[[ Available data open ]]

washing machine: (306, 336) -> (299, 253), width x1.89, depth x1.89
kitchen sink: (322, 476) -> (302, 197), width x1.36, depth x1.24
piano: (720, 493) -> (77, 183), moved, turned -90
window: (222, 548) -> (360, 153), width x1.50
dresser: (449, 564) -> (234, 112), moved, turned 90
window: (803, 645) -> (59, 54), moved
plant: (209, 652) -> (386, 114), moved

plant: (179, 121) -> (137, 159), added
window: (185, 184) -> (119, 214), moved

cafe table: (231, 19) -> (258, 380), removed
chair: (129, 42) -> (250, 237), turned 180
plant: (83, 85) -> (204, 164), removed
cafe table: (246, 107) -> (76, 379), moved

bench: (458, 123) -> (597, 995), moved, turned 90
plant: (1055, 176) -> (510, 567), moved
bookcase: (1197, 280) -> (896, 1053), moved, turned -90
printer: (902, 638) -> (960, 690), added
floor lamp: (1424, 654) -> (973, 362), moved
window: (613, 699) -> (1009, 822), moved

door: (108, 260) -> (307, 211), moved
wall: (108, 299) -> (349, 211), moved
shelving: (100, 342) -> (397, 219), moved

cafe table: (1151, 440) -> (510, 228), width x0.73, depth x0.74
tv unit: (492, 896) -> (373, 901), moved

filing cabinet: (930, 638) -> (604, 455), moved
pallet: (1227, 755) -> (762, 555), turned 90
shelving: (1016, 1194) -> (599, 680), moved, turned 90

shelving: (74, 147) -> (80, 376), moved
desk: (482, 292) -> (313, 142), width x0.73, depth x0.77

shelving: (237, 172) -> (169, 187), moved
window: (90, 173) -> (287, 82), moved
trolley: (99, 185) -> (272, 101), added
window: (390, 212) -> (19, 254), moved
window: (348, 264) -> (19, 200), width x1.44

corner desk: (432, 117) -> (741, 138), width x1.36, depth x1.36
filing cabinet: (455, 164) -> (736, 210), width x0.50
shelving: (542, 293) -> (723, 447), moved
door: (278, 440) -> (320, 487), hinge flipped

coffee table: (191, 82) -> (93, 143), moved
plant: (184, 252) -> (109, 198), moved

[[ Available data closed ]]

▶ [Exercise] Find every line above that contains the word "shelving", and return each one.

▶ [Response area]
shelving: (100, 342) -> (397, 219), moved
shelving: (1016, 1194) -> (599, 680), moved, turned 90
shelving: (74, 147) -> (80, 376), moved
shelving: (237, 172) -> (169, 187), moved
shelving: (542, 293) -> (723, 447), moved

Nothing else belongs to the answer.